(Work order) Report the lines of the material that carry the string "bulb".

(Listed entries)
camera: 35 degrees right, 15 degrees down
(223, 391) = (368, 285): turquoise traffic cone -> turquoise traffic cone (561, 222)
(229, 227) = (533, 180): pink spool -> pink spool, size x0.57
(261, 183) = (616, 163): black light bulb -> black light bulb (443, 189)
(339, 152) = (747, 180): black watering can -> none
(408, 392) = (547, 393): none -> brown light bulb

(Solution for this task)
(261, 183) = (616, 163): black light bulb -> black light bulb (443, 189)
(408, 392) = (547, 393): none -> brown light bulb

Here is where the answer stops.